### AIM OF THE EXERCISE
Please repeat exactly the lines below from the one containing "(308, 223) = (319, 497): none" down to the one containing "(589, 359) = (510, 296): none -> brown shoe", both included, and nothing else.

### INPUT FOR THIS TASK
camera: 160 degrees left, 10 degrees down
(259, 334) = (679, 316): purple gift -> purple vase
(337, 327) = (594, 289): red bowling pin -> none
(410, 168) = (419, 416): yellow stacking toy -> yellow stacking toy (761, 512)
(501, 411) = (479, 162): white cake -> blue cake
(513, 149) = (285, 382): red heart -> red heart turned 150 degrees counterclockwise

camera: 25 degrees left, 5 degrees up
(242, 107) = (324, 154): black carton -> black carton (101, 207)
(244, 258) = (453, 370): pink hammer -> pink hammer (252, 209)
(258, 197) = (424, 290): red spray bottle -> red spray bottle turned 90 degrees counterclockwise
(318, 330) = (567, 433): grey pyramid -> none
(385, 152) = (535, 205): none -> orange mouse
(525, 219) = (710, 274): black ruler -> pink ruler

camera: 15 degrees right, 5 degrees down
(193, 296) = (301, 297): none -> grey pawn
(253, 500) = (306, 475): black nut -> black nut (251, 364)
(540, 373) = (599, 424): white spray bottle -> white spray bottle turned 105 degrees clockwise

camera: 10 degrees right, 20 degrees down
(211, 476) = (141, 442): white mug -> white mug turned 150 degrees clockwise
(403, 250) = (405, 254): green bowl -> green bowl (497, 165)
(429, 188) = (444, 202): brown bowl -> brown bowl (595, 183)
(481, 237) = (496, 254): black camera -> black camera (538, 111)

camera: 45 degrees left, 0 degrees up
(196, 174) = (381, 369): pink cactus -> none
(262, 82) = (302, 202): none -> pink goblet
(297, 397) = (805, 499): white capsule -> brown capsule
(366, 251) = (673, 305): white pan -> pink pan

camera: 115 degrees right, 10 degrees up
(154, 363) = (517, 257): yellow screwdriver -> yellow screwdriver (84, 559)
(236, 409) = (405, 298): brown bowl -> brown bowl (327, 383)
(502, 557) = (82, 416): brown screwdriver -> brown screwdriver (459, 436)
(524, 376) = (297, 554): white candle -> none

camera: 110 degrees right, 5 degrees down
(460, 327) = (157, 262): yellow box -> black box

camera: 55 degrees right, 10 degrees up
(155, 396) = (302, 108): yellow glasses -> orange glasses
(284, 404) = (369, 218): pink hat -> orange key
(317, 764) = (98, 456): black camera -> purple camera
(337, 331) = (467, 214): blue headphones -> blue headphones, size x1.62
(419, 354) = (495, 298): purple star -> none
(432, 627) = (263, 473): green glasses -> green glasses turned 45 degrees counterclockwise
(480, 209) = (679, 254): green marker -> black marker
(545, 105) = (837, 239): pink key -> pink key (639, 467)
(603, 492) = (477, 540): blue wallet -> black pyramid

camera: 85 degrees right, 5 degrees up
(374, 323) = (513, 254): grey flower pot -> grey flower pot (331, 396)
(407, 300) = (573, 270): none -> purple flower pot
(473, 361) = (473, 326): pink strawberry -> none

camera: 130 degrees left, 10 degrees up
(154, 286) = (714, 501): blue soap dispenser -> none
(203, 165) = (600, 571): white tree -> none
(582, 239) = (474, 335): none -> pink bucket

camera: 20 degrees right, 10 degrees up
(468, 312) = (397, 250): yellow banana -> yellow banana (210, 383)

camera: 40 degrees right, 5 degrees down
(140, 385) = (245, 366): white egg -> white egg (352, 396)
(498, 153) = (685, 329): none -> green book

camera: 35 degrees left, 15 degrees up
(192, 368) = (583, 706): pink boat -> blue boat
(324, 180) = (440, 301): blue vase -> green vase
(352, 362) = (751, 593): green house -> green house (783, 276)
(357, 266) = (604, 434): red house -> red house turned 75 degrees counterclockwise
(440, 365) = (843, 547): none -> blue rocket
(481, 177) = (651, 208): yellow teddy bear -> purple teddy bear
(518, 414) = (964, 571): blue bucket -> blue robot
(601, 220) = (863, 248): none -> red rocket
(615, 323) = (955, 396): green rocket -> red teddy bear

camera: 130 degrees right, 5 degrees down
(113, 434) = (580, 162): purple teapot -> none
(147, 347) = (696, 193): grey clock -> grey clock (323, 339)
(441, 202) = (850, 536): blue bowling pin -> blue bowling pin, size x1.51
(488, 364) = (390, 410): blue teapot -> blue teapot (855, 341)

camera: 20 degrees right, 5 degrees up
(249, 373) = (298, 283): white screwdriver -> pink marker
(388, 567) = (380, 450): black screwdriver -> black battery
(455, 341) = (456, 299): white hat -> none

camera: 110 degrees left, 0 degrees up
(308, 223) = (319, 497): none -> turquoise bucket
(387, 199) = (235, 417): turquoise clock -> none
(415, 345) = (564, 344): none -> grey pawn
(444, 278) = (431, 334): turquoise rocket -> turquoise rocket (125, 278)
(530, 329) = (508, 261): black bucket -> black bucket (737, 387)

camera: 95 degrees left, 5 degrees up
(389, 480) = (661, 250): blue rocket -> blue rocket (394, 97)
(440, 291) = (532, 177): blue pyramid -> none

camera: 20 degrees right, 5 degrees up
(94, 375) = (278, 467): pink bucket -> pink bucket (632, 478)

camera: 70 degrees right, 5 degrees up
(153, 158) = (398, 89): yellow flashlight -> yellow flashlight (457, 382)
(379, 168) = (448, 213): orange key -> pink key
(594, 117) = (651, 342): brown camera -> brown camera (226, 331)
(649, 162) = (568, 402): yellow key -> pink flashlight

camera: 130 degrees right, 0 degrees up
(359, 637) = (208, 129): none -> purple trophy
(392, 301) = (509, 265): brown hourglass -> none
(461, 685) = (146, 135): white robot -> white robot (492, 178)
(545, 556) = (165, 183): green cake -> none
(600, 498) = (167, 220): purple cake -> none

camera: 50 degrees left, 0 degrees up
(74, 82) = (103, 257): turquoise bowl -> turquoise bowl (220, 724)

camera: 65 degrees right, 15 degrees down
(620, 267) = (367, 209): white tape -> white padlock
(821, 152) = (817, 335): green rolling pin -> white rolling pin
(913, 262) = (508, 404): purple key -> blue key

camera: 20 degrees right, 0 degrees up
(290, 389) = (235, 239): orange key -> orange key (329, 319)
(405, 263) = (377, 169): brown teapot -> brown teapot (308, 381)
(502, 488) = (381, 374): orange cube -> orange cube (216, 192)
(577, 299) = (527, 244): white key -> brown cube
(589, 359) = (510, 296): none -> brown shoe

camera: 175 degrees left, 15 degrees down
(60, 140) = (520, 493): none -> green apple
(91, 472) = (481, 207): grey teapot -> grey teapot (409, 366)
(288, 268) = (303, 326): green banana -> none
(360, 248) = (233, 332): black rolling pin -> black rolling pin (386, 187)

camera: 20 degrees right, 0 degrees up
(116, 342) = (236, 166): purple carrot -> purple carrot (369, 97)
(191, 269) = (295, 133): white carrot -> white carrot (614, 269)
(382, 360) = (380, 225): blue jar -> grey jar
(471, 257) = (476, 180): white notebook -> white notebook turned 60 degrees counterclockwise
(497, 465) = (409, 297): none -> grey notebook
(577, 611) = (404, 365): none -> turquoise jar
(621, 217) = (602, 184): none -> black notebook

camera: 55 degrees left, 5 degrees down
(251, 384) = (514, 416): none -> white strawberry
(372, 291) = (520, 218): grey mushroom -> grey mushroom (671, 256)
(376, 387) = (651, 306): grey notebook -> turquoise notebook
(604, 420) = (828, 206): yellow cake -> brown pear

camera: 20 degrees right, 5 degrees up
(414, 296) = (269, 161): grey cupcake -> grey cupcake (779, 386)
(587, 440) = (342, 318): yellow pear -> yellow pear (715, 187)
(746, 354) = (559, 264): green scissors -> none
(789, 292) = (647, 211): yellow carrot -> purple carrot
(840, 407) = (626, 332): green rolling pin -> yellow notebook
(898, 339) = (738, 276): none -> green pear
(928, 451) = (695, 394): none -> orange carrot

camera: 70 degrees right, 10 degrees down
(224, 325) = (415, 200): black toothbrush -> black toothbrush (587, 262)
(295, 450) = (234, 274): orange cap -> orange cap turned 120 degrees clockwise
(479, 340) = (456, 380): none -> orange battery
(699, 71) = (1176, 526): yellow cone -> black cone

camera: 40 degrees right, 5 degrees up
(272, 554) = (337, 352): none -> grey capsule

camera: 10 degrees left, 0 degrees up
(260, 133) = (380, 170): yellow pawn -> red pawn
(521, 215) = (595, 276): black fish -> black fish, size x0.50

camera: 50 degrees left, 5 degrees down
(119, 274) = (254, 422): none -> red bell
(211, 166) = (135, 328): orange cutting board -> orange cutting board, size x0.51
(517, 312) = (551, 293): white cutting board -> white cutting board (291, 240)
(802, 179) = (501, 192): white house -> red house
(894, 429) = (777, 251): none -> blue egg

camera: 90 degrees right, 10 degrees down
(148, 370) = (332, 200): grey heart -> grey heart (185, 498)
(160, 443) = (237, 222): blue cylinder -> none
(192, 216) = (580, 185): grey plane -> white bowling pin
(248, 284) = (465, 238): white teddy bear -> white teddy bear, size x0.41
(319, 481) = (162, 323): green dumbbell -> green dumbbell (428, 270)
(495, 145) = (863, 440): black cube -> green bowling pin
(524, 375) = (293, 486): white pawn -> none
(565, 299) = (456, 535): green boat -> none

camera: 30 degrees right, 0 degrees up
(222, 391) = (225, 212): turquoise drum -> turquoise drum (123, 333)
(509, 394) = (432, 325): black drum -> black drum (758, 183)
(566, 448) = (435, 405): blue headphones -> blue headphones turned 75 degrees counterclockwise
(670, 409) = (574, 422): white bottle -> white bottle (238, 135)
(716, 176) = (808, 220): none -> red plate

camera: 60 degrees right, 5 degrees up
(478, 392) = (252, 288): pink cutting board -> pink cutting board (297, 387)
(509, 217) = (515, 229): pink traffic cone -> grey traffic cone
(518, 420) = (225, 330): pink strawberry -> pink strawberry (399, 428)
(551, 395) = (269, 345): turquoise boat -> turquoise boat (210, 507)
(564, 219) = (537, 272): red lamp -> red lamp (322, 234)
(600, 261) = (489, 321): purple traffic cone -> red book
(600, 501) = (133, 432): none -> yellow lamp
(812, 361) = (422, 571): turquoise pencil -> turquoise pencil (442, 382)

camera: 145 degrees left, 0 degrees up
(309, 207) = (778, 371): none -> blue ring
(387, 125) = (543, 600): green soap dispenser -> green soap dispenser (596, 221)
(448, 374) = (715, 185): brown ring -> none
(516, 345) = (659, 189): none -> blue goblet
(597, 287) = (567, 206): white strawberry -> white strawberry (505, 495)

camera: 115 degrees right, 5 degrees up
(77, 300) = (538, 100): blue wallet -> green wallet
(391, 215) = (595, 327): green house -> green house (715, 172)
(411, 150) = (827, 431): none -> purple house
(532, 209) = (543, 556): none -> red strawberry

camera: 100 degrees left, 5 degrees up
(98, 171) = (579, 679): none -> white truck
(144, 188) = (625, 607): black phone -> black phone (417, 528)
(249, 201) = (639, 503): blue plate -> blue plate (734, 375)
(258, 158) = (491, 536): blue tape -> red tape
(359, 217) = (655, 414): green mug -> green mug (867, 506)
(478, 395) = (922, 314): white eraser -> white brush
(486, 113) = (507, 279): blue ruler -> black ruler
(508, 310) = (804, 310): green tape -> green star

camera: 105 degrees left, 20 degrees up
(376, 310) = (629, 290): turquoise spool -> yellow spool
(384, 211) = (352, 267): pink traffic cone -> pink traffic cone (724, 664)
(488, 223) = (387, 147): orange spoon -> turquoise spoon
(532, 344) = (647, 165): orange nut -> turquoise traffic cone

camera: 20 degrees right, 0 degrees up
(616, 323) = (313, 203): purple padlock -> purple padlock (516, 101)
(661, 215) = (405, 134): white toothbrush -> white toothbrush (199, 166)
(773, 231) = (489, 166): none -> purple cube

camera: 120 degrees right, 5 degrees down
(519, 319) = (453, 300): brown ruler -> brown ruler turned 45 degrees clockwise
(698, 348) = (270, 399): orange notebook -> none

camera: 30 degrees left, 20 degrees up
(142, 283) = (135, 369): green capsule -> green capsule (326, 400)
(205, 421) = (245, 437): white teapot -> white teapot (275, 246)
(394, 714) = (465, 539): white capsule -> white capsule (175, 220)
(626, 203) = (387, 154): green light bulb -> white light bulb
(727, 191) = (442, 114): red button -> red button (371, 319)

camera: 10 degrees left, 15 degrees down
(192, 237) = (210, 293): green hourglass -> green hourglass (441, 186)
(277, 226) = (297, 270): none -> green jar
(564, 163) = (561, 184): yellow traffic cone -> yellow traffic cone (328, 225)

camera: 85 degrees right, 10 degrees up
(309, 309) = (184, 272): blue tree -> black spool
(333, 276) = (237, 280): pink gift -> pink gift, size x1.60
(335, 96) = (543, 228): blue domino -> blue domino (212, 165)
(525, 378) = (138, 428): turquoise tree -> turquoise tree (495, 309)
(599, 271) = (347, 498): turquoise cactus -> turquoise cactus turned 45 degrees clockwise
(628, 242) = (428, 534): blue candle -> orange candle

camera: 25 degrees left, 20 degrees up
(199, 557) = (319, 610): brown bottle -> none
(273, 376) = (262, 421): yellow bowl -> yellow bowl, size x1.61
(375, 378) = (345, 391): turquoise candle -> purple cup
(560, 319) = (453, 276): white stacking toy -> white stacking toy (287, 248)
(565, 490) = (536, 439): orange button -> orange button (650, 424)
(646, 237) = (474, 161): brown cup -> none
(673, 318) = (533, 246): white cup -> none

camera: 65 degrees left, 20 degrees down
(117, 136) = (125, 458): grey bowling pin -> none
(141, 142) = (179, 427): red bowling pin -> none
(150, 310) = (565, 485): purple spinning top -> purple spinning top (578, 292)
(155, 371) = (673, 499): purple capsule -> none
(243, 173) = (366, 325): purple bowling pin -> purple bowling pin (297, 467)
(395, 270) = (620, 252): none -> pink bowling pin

### EXERCISE RESULT
(308, 223) = (319, 497): none -> turquoise bucket
(387, 199) = (235, 417): turquoise clock -> none
(415, 345) = (564, 344): none -> grey pawn
(444, 278) = (431, 334): turquoise rocket -> turquoise rocket (125, 278)
(530, 329) = (508, 261): black bucket -> black bucket (737, 387)

camera: 95 degrees left, 5 degrees up
(389, 480) = (661, 250): blue rocket -> blue rocket (394, 97)
(440, 291) = (532, 177): blue pyramid -> none

camera: 20 degrees right, 5 degrees up
(94, 375) = (278, 467): pink bucket -> pink bucket (632, 478)

camera: 70 degrees right, 5 degrees up
(153, 158) = (398, 89): yellow flashlight -> yellow flashlight (457, 382)
(379, 168) = (448, 213): orange key -> pink key
(594, 117) = (651, 342): brown camera -> brown camera (226, 331)
(649, 162) = (568, 402): yellow key -> pink flashlight

camera: 130 degrees right, 0 degrees up
(359, 637) = (208, 129): none -> purple trophy
(392, 301) = (509, 265): brown hourglass -> none
(461, 685) = (146, 135): white robot -> white robot (492, 178)
(545, 556) = (165, 183): green cake -> none
(600, 498) = (167, 220): purple cake -> none

camera: 50 degrees left, 0 degrees up
(74, 82) = (103, 257): turquoise bowl -> turquoise bowl (220, 724)

camera: 65 degrees right, 15 degrees down
(620, 267) = (367, 209): white tape -> white padlock
(821, 152) = (817, 335): green rolling pin -> white rolling pin
(913, 262) = (508, 404): purple key -> blue key

camera: 20 degrees right, 0 degrees up
(290, 389) = (235, 239): orange key -> orange key (329, 319)
(405, 263) = (377, 169): brown teapot -> brown teapot (308, 381)
(502, 488) = (381, 374): orange cube -> orange cube (216, 192)
(577, 299) = (527, 244): white key -> brown cube
(589, 359) = (510, 296): none -> brown shoe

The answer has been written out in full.